EXERCISE OBJECTIVE: Please write out exactly the lines from the one with "TFT3 pin DC: D5 -> RX" through the end of the data below, both ends included, and omit any pictures.

RECORDS FOR THIS TASK:
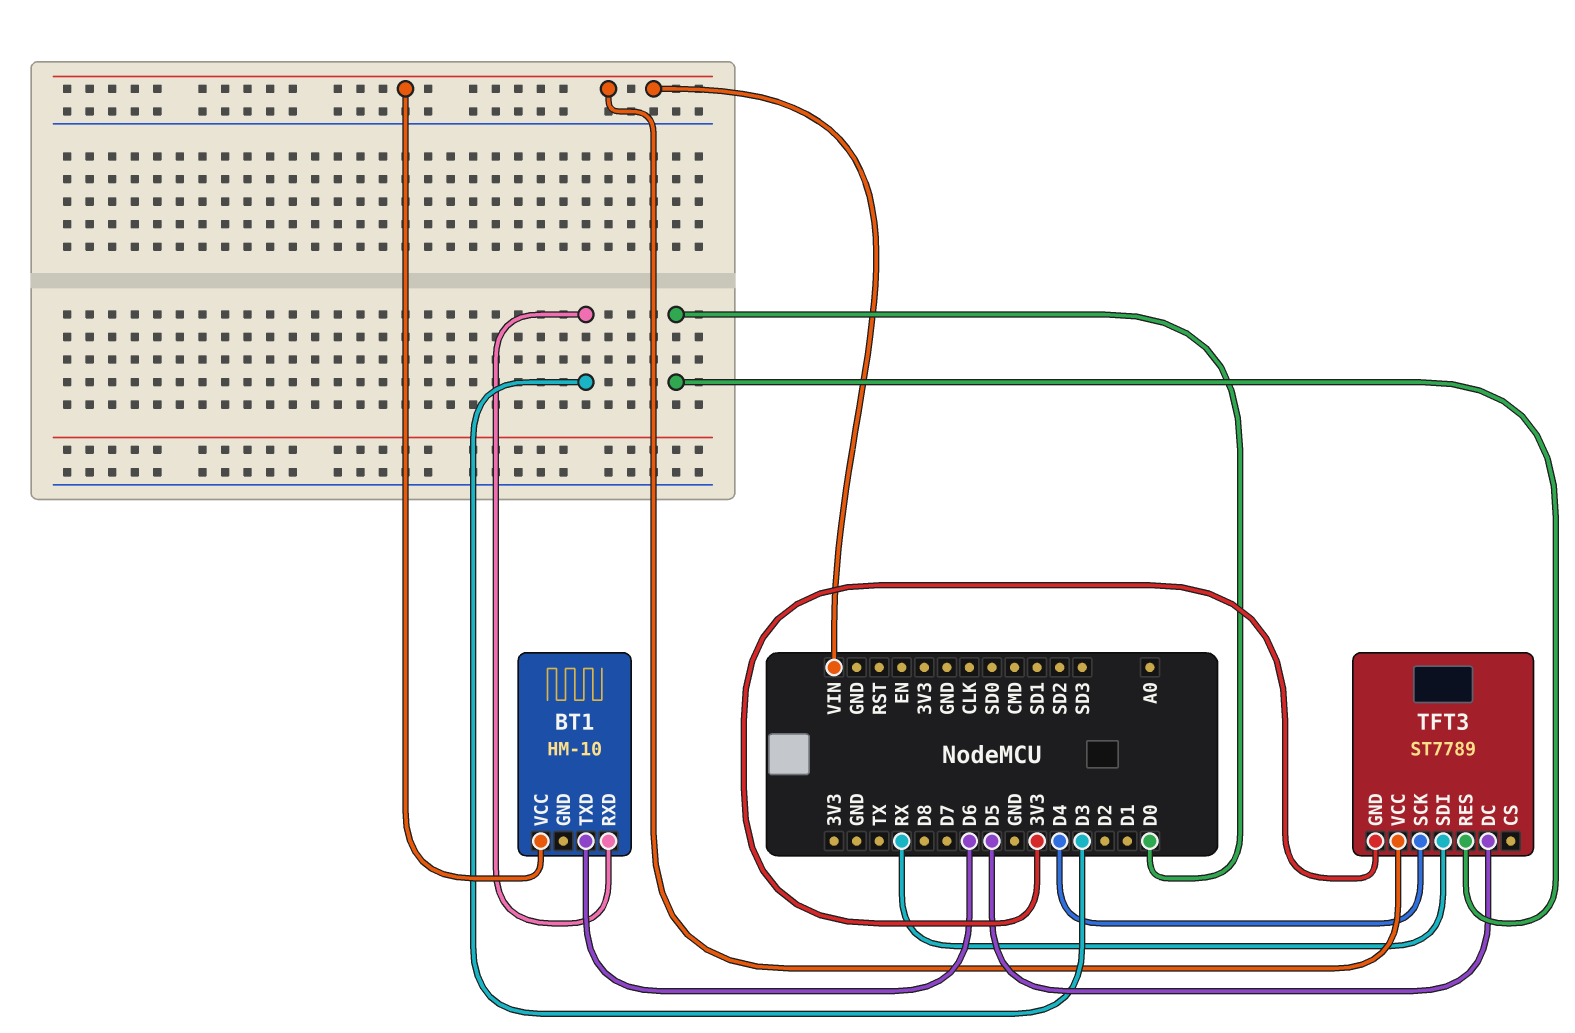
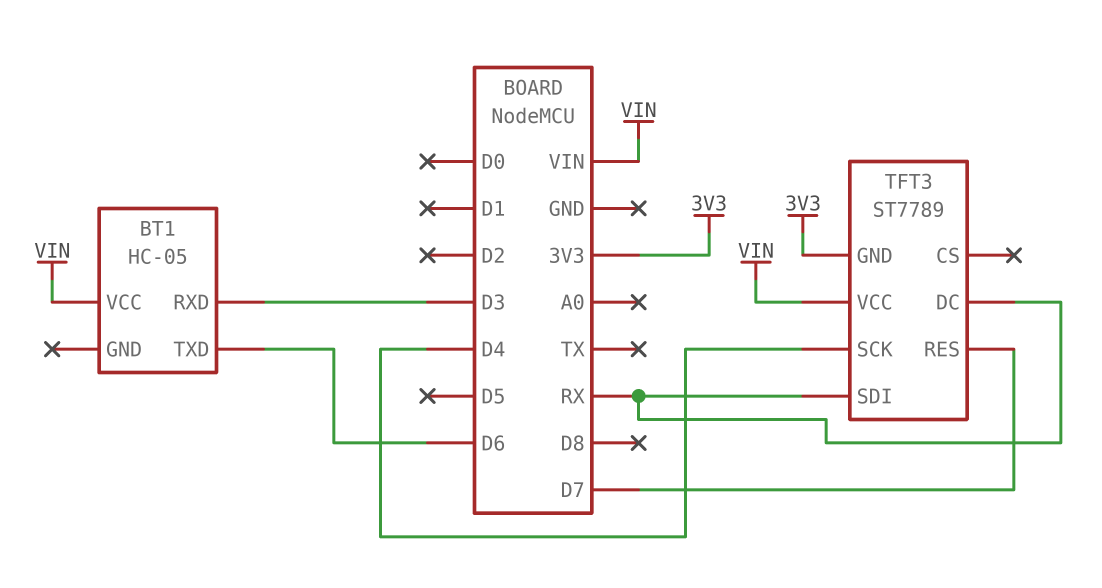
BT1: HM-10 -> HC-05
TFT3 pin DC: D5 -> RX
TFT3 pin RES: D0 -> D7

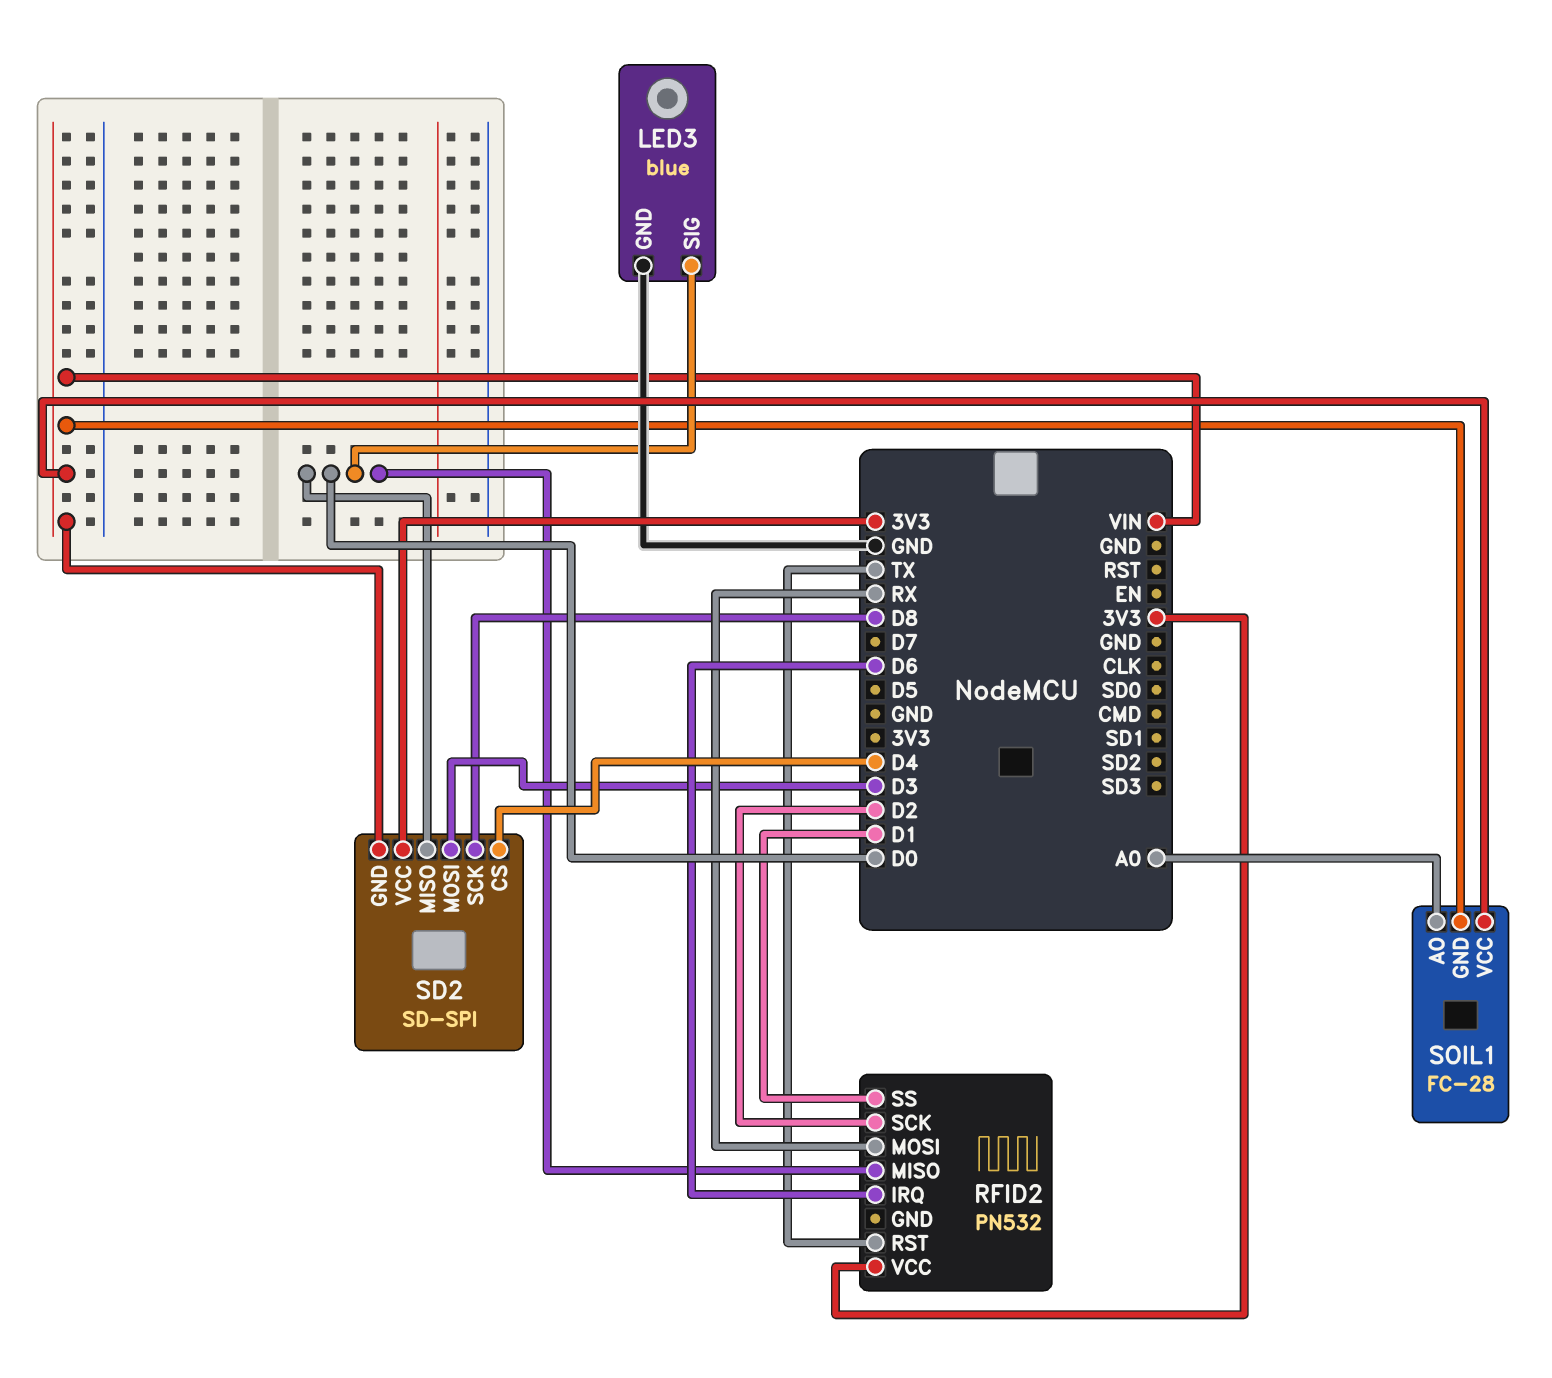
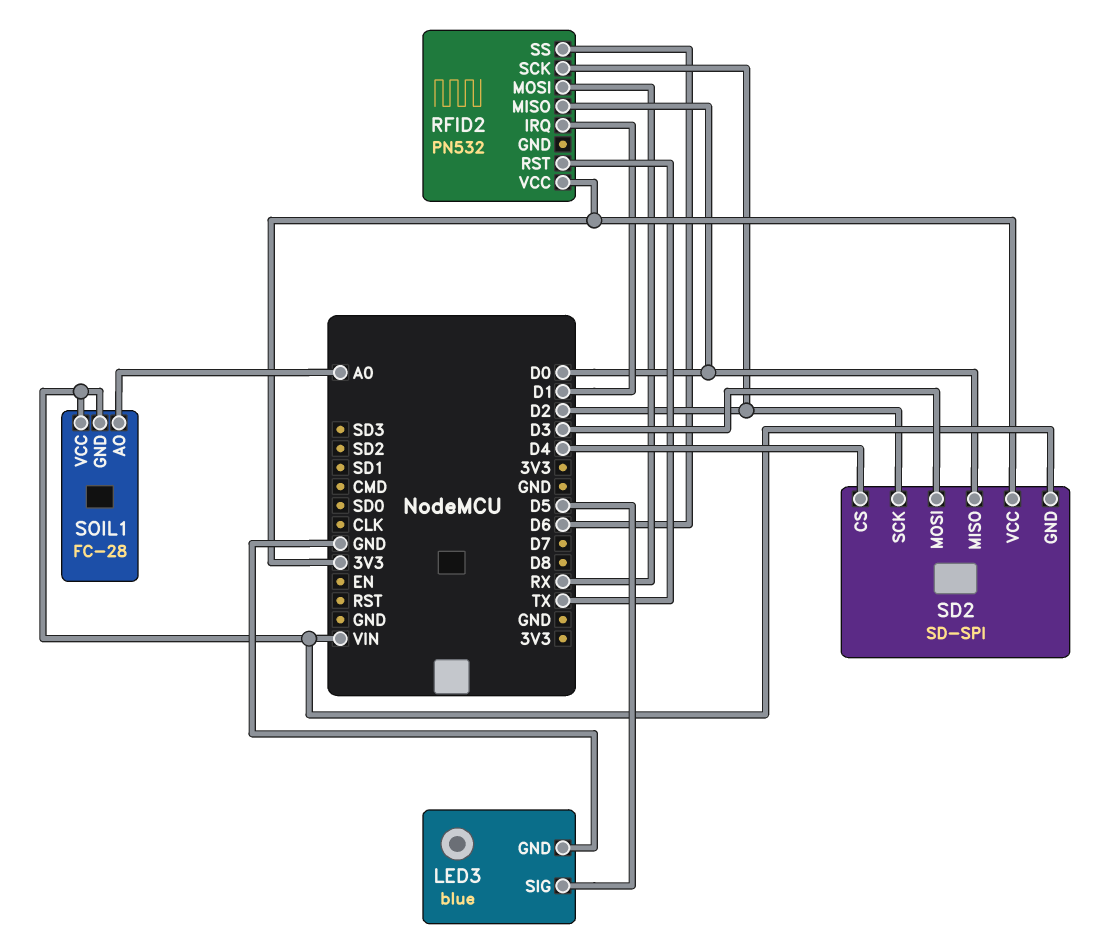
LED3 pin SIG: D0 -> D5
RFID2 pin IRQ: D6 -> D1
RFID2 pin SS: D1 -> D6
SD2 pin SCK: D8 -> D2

SOLUTION:
TFT3 pin DC: D5 -> RX
TFT3 pin RES: D0 -> D7

LED3 pin SIG: D0 -> D5
RFID2 pin IRQ: D6 -> D1
RFID2 pin SS: D1 -> D6
SD2 pin SCK: D8 -> D2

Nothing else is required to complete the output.